WHAT YOU WILL DO: Exact copy required. Repeat the records, but keep the pictures out.

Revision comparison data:
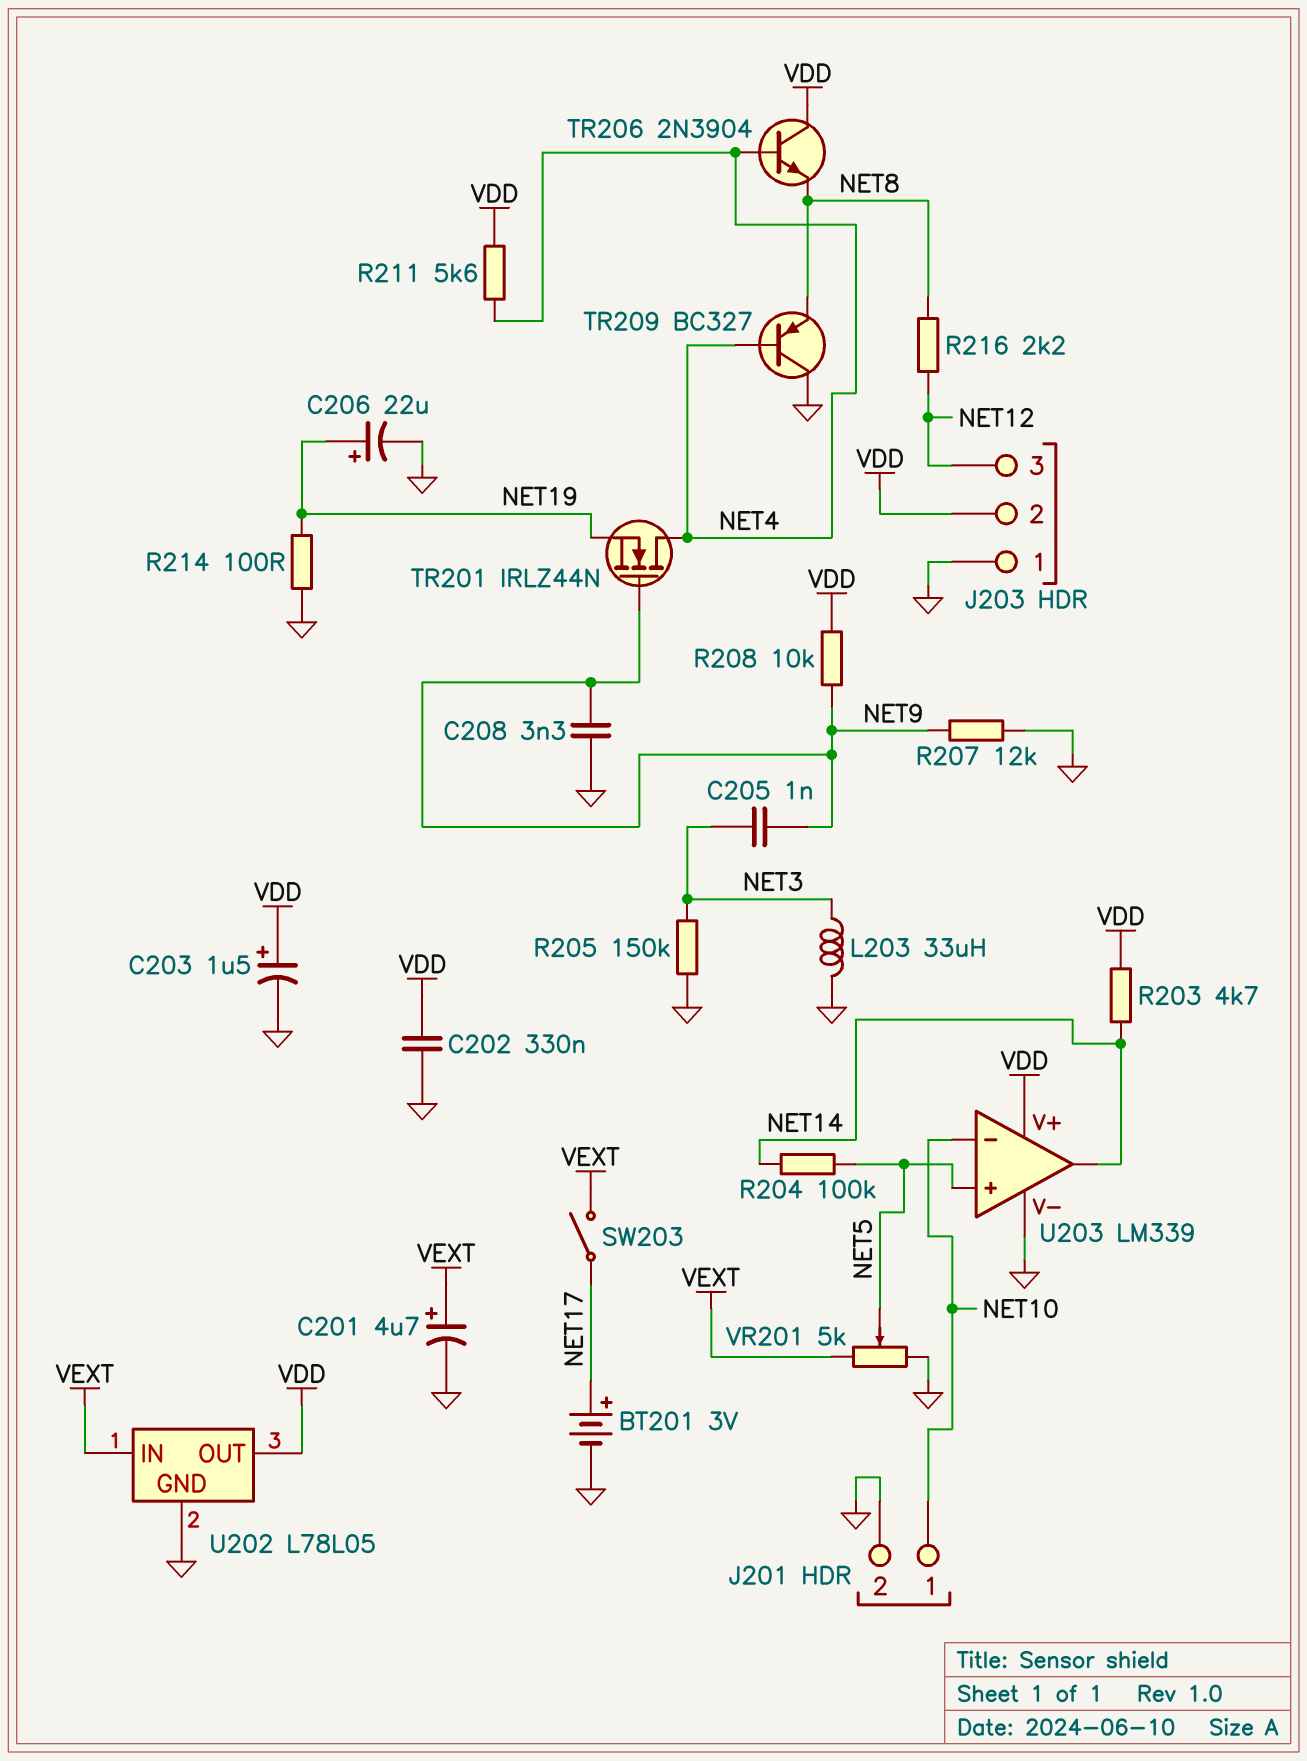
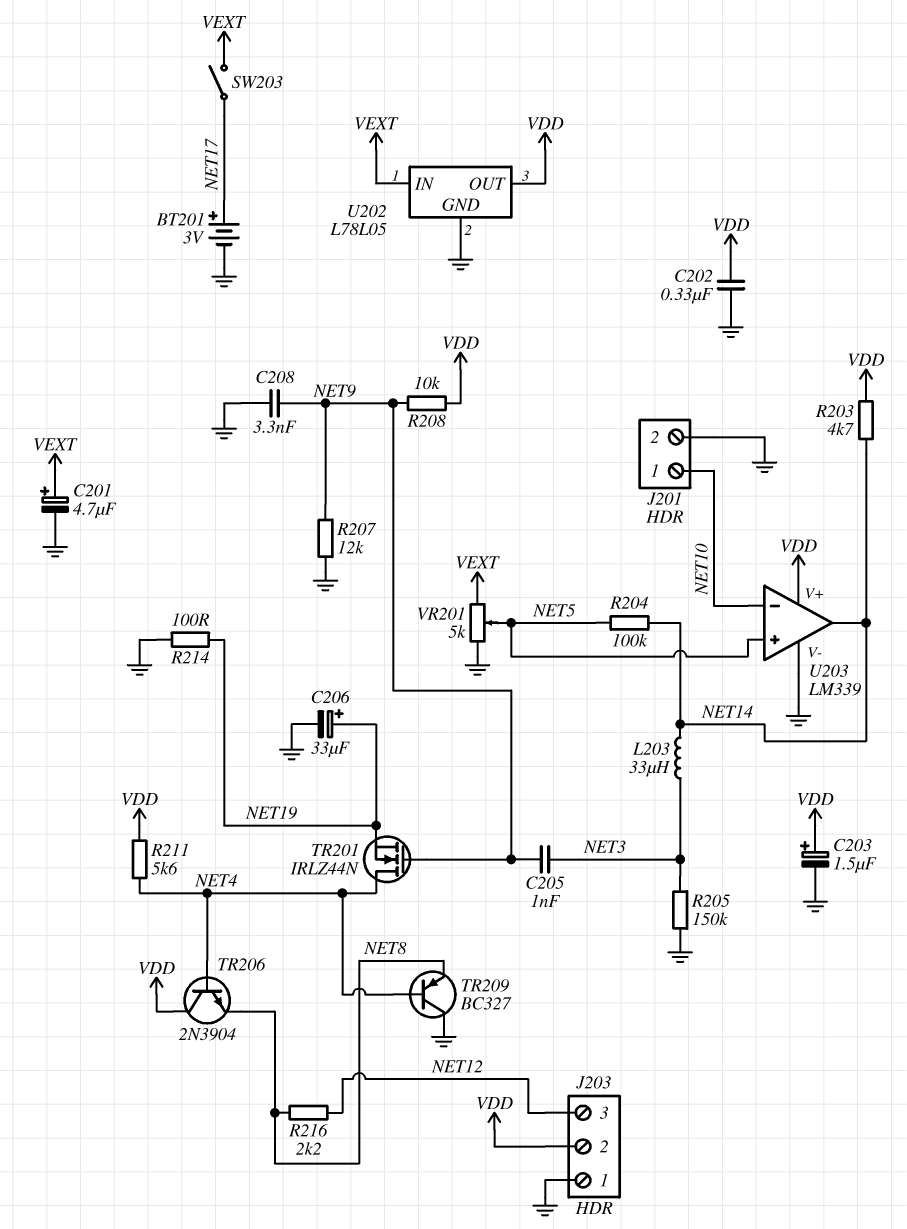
C206: 22uF (plus NET19, minus GND) -> 33uF (plus NET19, minus GND)
L203: 33uH (GND, NET3) -> 33uH (NET3, NET14)

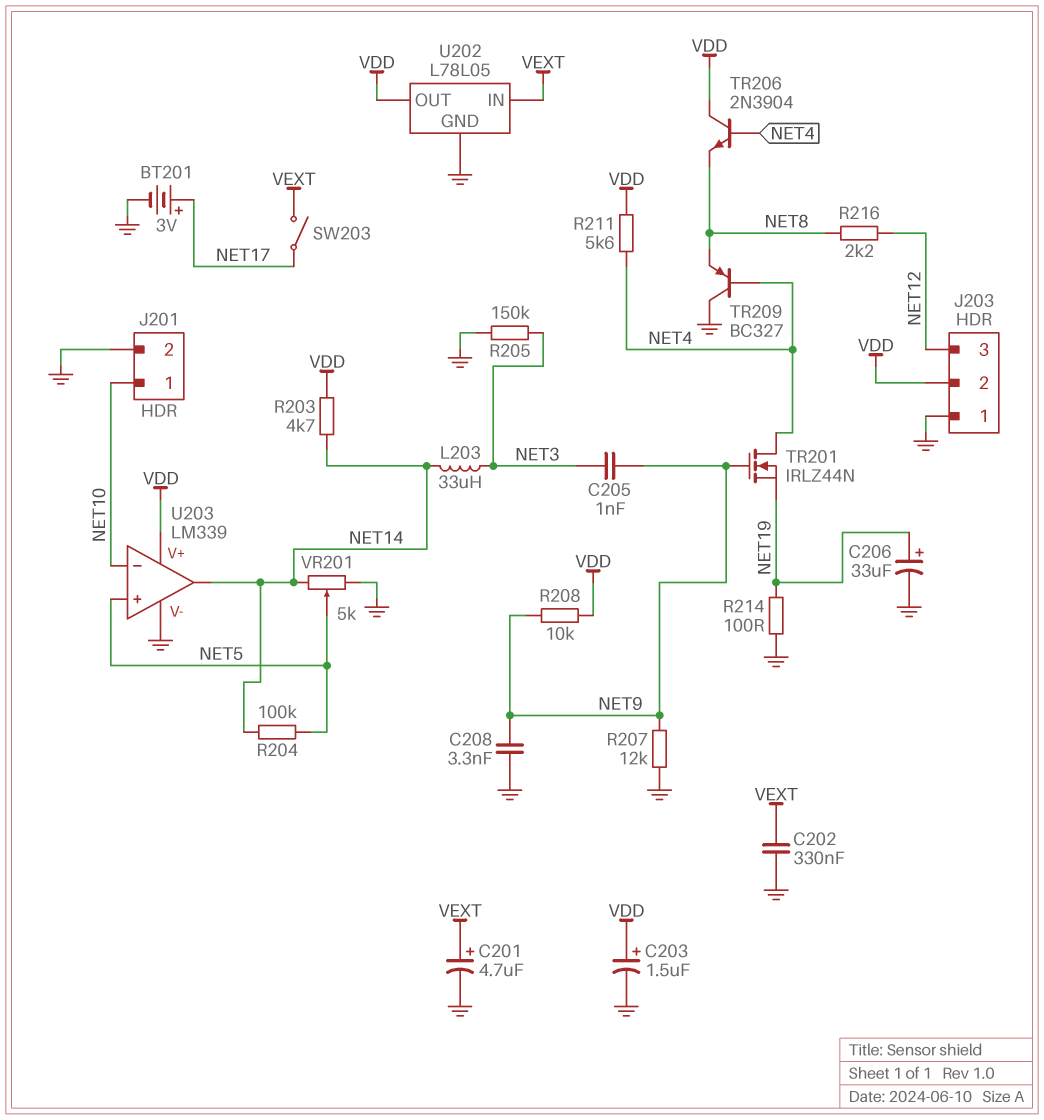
C202: 330nF (GND, VDD) -> 330nF (GND, VEXT)
VR201: 5k (GND, VEXT, wiper NET5) -> 5k (GND, NET14, wiper NET5)

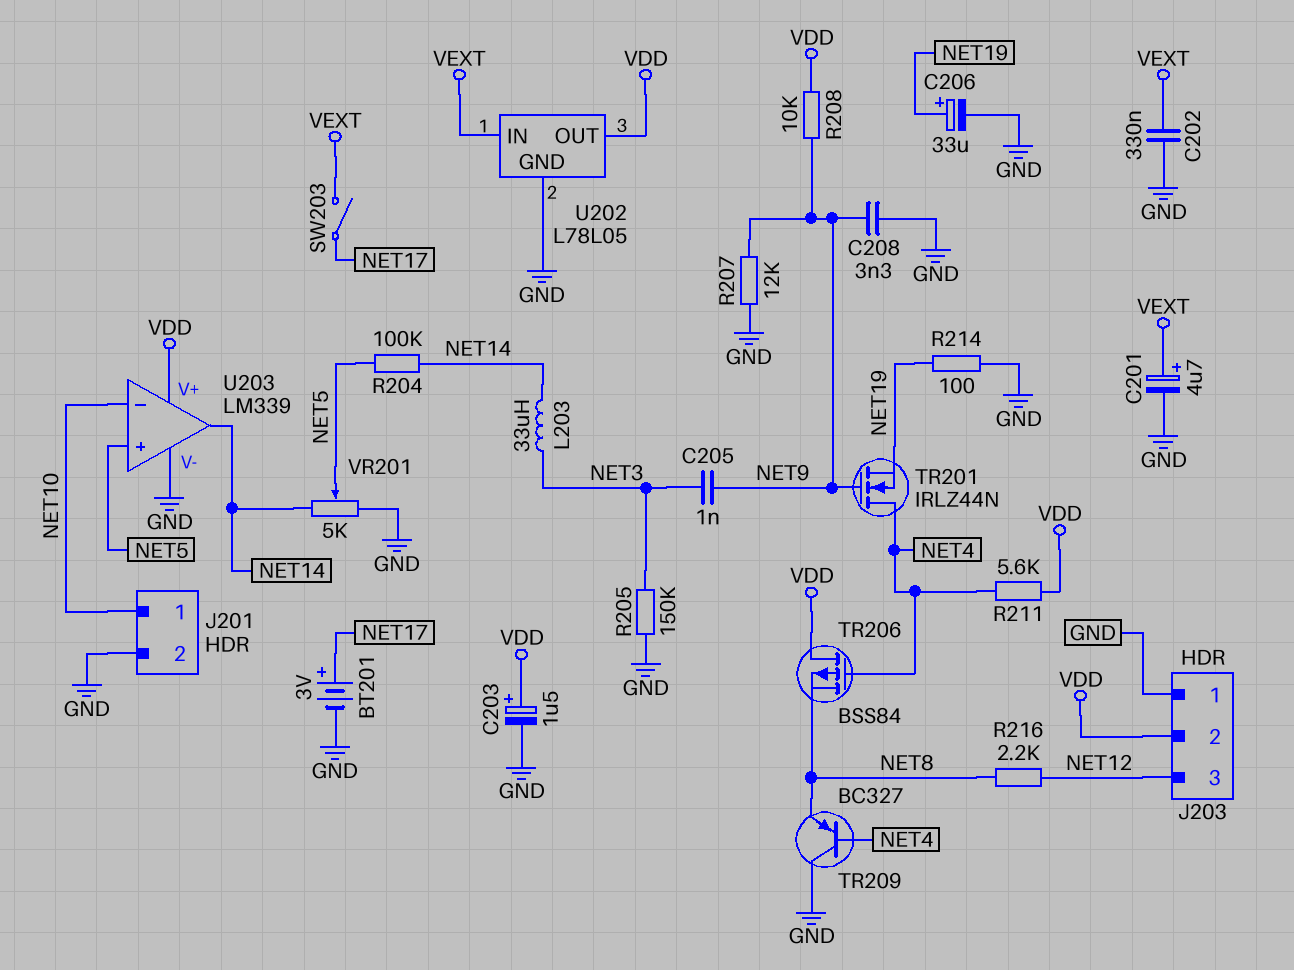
R203: 4.7k (NET14, VDD) -> none
TR206: NPN 2N3904 (B NET4, C VDD, E NET8) -> PMOS BSS84 (G NET4, D VDD, S NET8)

EXERCISE RESULT:
C206: 22uF (plus NET19, minus GND) -> 33uF (plus NET19, minus GND)
L203: 33uH (GND, NET3) -> 33uH (NET3, NET14)

C202: 330nF (GND, VDD) -> 330nF (GND, VEXT)
VR201: 5k (GND, VEXT, wiper NET5) -> 5k (GND, NET14, wiper NET5)

R203: 4.7k (NET14, VDD) -> none
TR206: NPN 2N3904 (B NET4, C VDD, E NET8) -> PMOS BSS84 (G NET4, D VDD, S NET8)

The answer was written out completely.